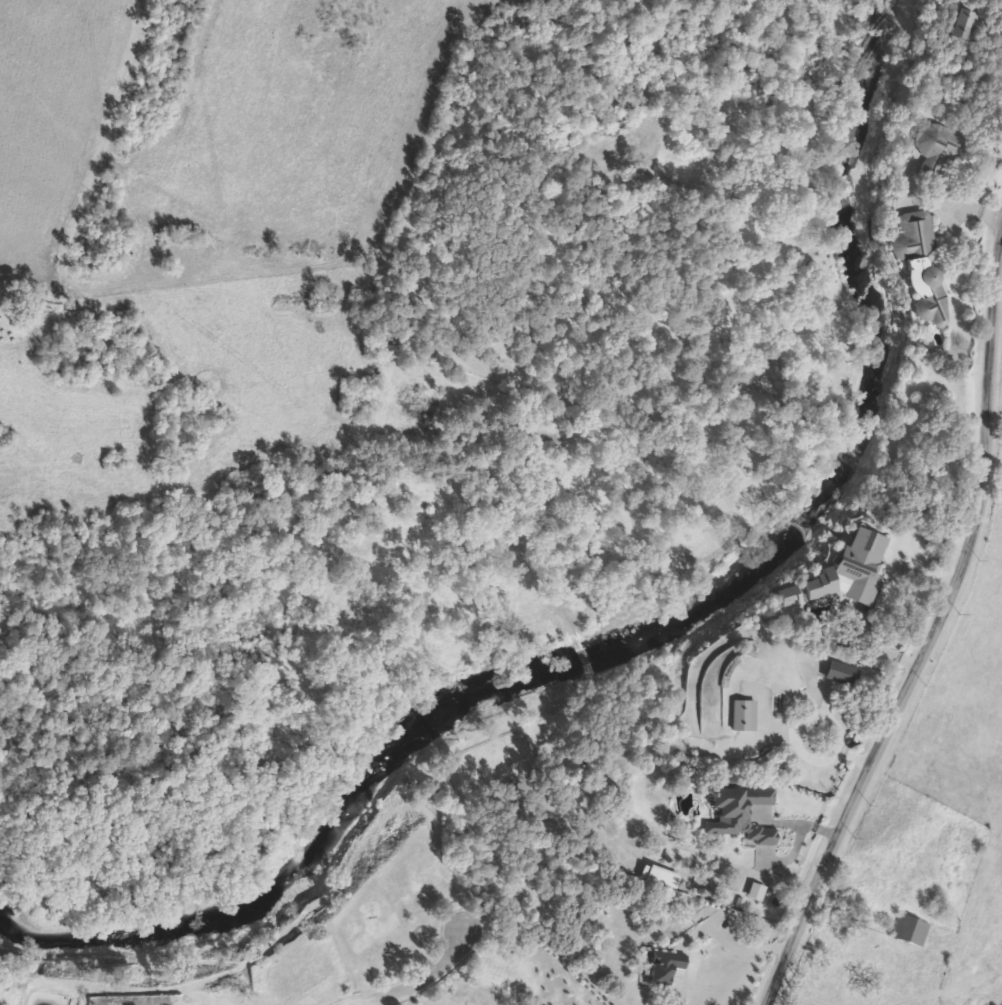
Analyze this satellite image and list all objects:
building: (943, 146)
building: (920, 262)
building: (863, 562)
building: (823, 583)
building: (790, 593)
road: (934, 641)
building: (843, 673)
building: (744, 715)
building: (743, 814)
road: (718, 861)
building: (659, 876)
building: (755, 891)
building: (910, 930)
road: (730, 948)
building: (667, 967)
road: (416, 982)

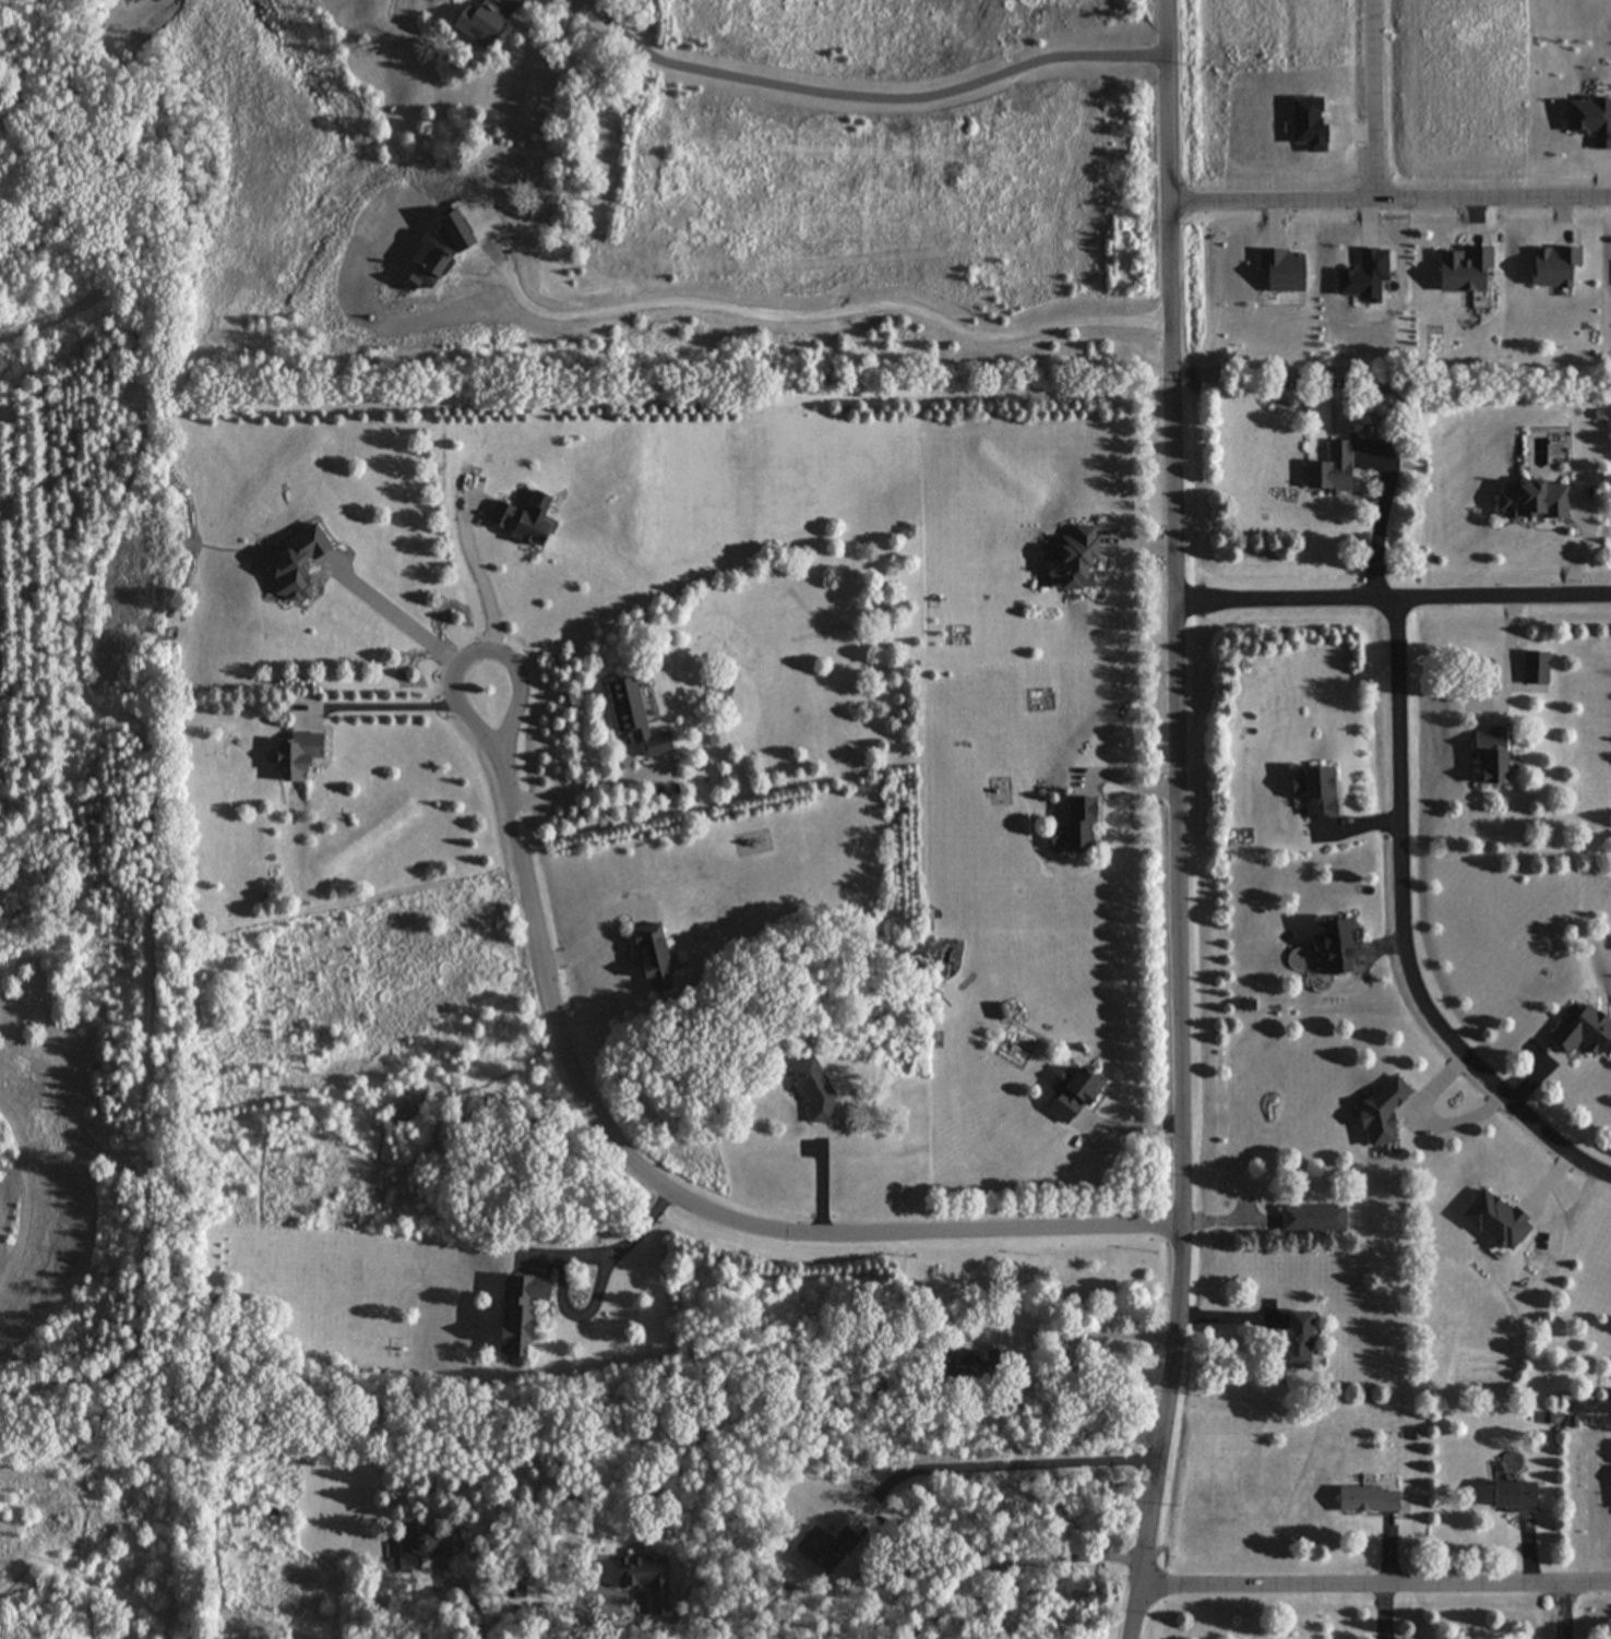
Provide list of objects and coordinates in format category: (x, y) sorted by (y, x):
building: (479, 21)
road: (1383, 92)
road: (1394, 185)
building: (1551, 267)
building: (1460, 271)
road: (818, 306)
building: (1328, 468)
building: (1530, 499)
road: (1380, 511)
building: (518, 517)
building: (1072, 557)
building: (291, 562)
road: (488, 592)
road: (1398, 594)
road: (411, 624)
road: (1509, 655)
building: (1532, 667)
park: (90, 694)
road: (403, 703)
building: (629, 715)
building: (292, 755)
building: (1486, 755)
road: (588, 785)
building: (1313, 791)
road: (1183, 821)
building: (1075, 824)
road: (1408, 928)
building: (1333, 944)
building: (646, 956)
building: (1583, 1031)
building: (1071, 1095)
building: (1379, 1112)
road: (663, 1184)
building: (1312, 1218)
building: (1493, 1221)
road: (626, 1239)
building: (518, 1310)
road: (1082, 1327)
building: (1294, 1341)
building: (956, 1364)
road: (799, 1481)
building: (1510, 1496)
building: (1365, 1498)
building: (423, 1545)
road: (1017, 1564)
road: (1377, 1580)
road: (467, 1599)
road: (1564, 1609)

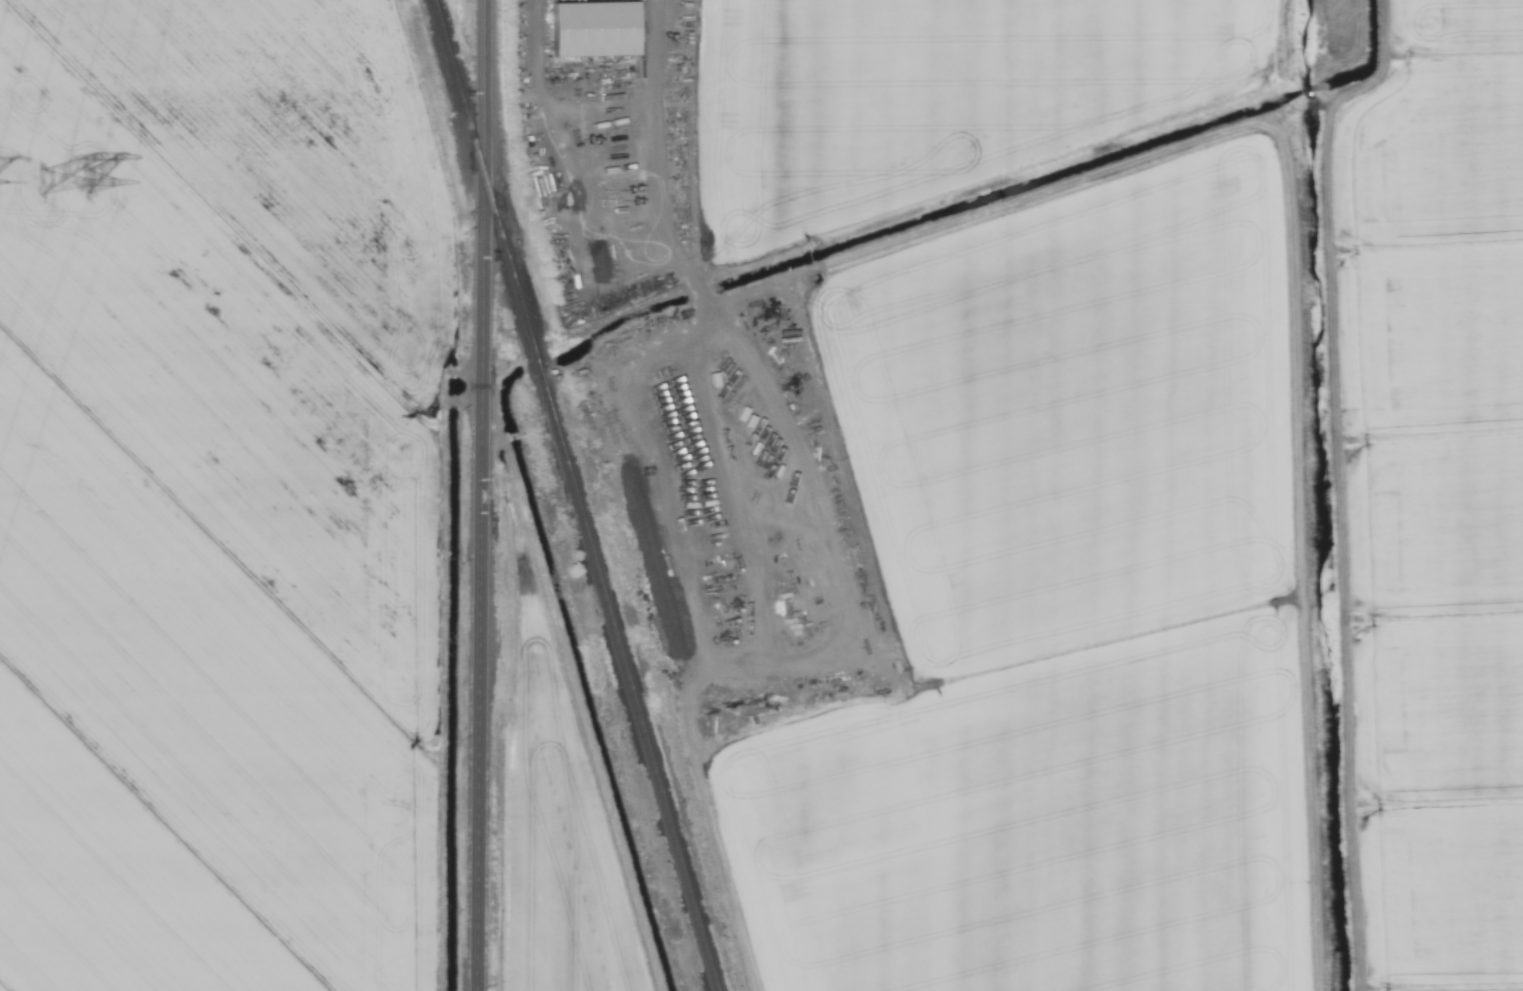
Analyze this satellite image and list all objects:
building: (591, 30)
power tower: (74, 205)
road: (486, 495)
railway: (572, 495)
· · · ·
Write out only the lines from the one that contains "Provide list of" through the last line of the records above, both included, word for word and without the pictures.

Provide list of objects and coordinates in format category: (x, y) sorted by (y, x):
building: (479, 21)
road: (1383, 92)
road: (1394, 185)
building: (1551, 267)
building: (1460, 271)
road: (818, 306)
building: (1328, 468)
building: (1530, 499)
road: (1380, 511)
building: (518, 517)
building: (1072, 557)
building: (291, 562)
road: (488, 592)
road: (1398, 594)
road: (411, 624)
road: (1509, 655)
building: (1532, 667)
park: (90, 694)
road: (403, 703)
building: (629, 715)
building: (292, 755)
building: (1486, 755)
road: (588, 785)
building: (1313, 791)
road: (1183, 821)
building: (1075, 824)
road: (1408, 928)
building: (1333, 944)
building: (646, 956)
building: (1583, 1031)
building: (1071, 1095)
building: (1379, 1112)
road: (663, 1184)
building: (1312, 1218)
building: (1493, 1221)
road: (626, 1239)
building: (518, 1310)
road: (1082, 1327)
building: (1294, 1341)
building: (956, 1364)
road: (799, 1481)
building: (1510, 1496)
building: (1365, 1498)
building: (423, 1545)
road: (1017, 1564)
road: (1377, 1580)
road: (467, 1599)
road: (1564, 1609)

Analyze this satellite image and list all objects:
building: (591, 30)
power tower: (74, 205)
road: (486, 495)
railway: (572, 495)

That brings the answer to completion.